Given data:

[Start of Attachment]

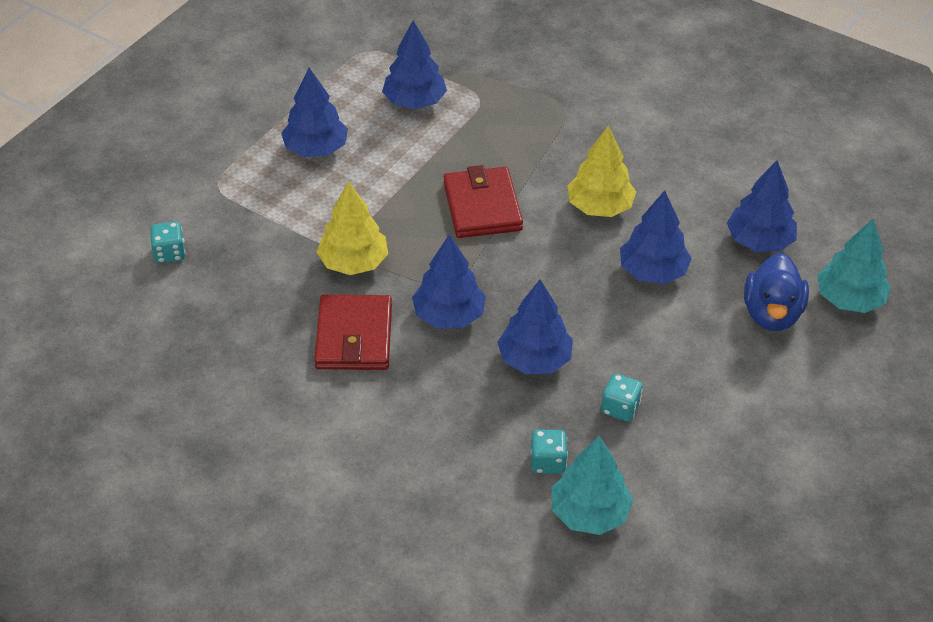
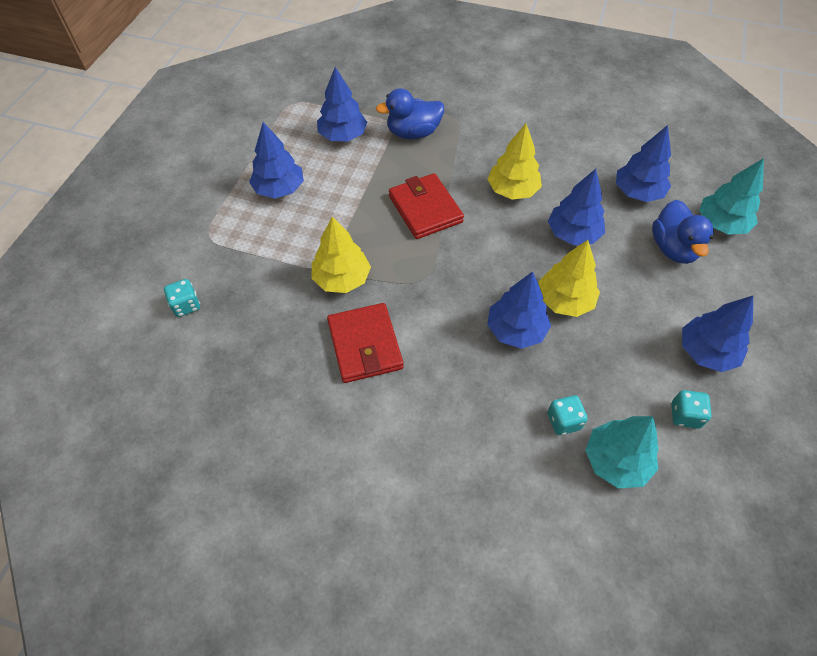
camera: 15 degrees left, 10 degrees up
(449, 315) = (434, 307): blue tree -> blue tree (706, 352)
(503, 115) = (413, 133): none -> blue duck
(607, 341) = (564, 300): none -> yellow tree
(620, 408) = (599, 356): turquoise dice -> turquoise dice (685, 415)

[End of Attachment]
[Start of Attachment]

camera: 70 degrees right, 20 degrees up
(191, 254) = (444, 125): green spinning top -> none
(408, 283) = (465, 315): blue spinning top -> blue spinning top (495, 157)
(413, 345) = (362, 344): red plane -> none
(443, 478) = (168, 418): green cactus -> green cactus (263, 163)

[End of Attachment]
[Start of Attachment]

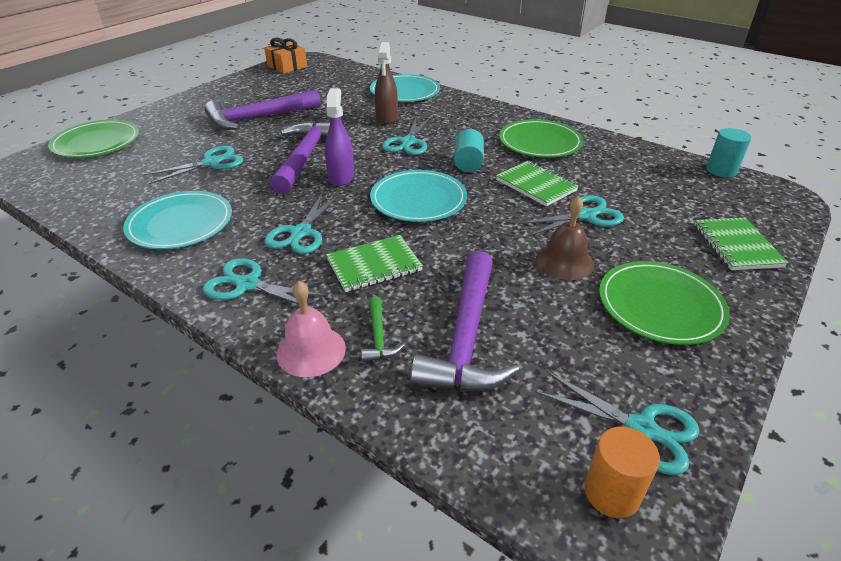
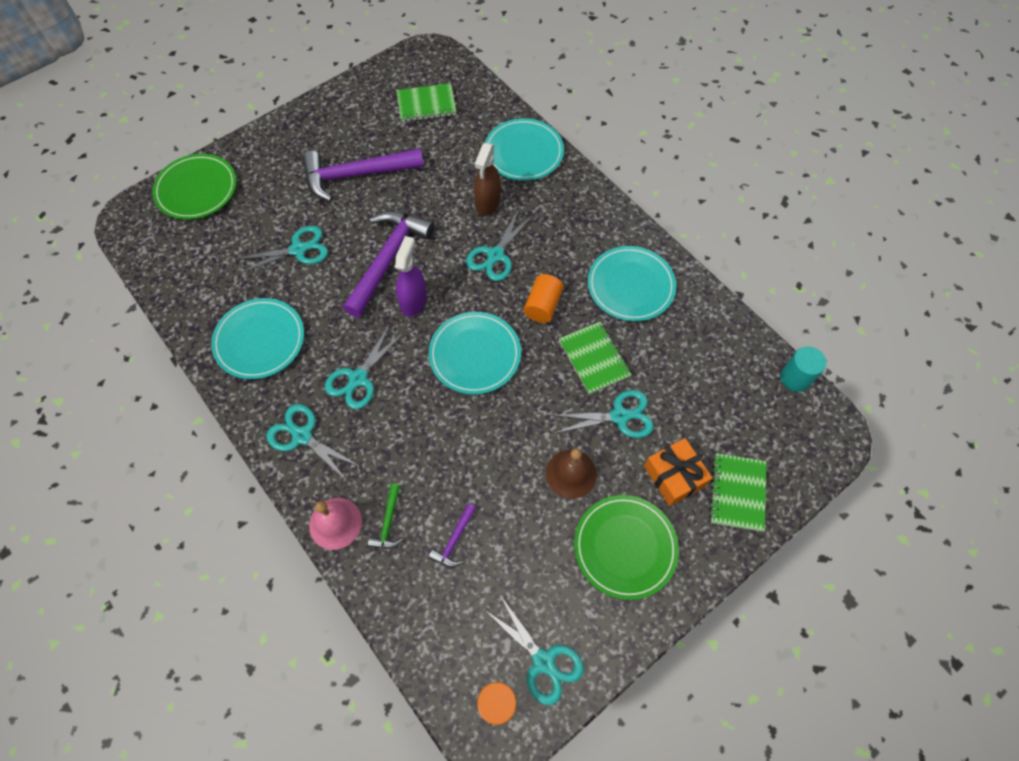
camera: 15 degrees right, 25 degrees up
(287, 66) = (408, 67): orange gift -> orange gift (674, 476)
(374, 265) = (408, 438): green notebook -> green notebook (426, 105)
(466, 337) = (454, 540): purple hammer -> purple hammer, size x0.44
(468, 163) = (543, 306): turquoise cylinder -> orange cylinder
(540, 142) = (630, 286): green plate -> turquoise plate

[End of Attachment]

Work instructions:
The response must hold only the lines above from the line with "camera: 15 degrees left, 10 degrees up" through the line with "(620, 408) = (599, 356): turquoise", each copied exactly, both ends kept.

Finished task:
camera: 15 degrees left, 10 degrees up
(449, 315) = (434, 307): blue tree -> blue tree (706, 352)
(503, 115) = (413, 133): none -> blue duck
(607, 341) = (564, 300): none -> yellow tree
(620, 408) = (599, 356): turquoise dice -> turquoise dice (685, 415)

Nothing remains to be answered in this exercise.